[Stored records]
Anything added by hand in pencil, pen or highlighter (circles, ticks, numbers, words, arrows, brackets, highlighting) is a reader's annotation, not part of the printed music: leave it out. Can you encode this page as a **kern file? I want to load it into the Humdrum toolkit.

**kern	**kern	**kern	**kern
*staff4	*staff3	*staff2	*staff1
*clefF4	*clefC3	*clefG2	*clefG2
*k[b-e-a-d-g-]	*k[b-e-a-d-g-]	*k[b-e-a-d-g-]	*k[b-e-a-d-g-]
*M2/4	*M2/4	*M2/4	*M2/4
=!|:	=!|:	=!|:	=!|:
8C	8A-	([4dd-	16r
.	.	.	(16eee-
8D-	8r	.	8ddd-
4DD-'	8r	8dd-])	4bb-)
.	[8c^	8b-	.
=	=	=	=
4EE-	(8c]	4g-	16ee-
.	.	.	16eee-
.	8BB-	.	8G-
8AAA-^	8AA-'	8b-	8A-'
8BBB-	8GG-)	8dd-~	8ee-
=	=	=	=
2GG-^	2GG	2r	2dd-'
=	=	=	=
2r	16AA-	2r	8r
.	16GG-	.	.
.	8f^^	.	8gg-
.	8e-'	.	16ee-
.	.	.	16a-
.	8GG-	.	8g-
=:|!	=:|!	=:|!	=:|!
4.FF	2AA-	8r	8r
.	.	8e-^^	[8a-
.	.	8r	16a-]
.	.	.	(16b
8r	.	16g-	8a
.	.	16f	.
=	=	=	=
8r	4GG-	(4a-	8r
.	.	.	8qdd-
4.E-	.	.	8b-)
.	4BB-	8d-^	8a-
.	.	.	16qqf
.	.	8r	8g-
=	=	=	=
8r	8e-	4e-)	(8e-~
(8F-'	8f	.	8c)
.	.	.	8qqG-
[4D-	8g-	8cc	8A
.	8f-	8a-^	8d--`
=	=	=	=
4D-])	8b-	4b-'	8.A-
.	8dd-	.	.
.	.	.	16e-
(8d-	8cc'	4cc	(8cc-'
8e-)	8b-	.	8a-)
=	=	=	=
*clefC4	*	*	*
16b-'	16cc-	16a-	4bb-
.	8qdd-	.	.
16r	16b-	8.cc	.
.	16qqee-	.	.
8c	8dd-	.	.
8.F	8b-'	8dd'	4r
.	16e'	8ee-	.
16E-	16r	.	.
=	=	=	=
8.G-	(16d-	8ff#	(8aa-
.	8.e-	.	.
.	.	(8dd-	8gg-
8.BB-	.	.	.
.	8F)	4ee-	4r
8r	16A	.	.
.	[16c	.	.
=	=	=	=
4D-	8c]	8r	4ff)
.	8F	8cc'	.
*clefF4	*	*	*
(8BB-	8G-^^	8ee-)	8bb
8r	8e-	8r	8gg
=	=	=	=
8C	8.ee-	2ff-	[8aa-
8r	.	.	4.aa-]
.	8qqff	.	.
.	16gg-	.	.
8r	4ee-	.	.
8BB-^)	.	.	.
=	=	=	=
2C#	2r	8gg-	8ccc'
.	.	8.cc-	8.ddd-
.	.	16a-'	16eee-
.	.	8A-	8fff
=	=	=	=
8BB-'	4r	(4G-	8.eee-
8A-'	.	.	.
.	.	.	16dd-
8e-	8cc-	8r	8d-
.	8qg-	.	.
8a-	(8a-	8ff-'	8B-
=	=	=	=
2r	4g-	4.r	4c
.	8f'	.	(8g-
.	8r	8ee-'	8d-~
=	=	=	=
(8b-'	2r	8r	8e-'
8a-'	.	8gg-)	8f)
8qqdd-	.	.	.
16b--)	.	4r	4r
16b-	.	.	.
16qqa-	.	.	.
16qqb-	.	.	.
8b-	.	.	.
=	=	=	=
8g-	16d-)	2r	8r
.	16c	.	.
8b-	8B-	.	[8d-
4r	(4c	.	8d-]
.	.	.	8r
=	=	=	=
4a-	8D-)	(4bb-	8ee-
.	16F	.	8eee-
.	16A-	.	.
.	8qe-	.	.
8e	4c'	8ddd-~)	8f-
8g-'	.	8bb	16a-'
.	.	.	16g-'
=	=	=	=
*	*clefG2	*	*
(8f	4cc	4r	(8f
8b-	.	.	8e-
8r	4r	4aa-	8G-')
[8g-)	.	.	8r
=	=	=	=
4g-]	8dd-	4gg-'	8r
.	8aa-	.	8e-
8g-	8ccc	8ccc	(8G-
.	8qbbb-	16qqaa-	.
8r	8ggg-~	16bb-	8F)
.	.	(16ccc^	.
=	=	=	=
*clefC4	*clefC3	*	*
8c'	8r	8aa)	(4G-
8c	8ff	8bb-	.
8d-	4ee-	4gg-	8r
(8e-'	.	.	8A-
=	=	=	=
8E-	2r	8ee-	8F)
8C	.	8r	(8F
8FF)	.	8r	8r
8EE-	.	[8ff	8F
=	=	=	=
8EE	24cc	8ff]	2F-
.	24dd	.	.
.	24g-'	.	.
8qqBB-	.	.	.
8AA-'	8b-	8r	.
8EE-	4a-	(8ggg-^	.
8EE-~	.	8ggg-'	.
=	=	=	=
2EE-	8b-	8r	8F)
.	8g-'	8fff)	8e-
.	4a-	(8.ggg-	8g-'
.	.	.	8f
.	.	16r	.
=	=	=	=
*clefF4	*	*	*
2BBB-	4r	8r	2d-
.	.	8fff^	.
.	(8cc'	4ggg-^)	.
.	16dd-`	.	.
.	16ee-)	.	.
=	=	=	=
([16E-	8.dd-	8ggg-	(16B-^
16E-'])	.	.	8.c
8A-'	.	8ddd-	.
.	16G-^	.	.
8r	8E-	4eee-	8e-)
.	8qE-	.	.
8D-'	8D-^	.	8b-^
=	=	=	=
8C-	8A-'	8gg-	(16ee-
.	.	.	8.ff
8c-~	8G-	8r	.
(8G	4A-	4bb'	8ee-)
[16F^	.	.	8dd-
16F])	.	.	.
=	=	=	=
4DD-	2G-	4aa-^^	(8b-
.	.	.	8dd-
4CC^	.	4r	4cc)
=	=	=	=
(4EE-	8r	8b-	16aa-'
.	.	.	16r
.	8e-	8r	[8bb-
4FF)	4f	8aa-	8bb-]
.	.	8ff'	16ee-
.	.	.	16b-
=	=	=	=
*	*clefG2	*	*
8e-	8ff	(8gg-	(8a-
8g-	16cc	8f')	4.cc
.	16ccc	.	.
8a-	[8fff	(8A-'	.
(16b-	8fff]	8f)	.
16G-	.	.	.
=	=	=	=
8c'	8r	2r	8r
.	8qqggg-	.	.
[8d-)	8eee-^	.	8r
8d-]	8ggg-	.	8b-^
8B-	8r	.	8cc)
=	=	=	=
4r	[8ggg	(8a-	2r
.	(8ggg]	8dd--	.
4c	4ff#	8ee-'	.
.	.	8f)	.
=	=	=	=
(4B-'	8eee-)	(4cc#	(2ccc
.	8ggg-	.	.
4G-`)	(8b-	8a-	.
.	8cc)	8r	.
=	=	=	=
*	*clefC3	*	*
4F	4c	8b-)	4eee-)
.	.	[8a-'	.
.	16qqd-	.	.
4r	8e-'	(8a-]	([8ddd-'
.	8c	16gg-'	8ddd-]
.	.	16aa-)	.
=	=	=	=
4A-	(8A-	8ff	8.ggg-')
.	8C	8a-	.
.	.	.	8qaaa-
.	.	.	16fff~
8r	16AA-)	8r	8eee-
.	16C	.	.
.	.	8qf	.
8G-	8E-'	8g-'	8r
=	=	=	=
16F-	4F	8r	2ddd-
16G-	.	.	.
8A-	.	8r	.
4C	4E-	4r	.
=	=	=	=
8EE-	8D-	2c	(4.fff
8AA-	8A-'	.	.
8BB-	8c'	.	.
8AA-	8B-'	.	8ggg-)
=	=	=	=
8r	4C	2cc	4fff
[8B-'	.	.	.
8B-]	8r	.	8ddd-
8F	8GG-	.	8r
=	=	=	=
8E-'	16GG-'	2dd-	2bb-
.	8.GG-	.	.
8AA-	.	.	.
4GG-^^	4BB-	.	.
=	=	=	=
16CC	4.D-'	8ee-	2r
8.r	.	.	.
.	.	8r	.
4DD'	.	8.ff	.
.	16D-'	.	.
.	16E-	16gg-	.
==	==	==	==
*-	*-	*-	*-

Set task:
State how many lines in the rows above contain the string "kern", where case counts. Reply with the number alone.

Result below:
2